REQUIRED ACTION:
Instruction for the entries that follow: retype exactly the lines from the line with "red teddy bear: 3 -> 0" to the line with "black pan: 0 -> 5", both included, and omit all others.

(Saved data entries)
_ _ _ _ _

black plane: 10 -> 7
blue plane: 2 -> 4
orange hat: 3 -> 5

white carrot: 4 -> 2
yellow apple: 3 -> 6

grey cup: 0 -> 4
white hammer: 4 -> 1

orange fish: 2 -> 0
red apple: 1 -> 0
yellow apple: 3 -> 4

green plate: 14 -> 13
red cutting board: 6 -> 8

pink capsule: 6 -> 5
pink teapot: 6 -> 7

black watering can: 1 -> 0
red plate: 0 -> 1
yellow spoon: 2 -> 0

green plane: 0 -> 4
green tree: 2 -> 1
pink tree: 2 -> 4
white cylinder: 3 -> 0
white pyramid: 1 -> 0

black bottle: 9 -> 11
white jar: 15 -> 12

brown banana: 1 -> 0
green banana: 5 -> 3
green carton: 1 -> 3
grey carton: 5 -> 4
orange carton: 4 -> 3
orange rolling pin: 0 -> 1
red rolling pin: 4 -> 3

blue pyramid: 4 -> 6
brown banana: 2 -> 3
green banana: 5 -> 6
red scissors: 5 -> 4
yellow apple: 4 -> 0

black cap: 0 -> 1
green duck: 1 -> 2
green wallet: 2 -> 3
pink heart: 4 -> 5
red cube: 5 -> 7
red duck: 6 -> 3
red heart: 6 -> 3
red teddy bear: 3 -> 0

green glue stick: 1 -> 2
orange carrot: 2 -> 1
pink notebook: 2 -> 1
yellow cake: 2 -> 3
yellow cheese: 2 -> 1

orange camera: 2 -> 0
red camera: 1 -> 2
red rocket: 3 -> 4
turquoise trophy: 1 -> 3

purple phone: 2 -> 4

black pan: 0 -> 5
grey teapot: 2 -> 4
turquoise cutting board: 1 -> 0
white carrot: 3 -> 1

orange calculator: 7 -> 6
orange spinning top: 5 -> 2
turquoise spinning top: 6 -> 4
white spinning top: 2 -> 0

_ _ _ _ _

RESPONSE BELOW:
red teddy bear: 3 -> 0

green glue stick: 1 -> 2
orange carrot: 2 -> 1
pink notebook: 2 -> 1
yellow cake: 2 -> 3
yellow cheese: 2 -> 1

orange camera: 2 -> 0
red camera: 1 -> 2
red rocket: 3 -> 4
turquoise trophy: 1 -> 3

purple phone: 2 -> 4

black pan: 0 -> 5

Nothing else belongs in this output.